■ Task brief
Scan the material below for the string "none". Report every line that has it.

■ ■ ■ ■

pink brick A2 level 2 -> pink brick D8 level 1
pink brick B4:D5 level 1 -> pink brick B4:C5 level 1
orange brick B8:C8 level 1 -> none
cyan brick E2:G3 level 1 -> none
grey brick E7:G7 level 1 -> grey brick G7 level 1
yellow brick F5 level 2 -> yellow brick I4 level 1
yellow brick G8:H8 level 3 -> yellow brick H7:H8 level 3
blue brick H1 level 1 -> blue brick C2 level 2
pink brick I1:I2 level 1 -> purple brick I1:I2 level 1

■ ■ ■ ■

■ Final answer
orange brick B8:C8 level 1 -> none
cyan brick E2:G3 level 1 -> none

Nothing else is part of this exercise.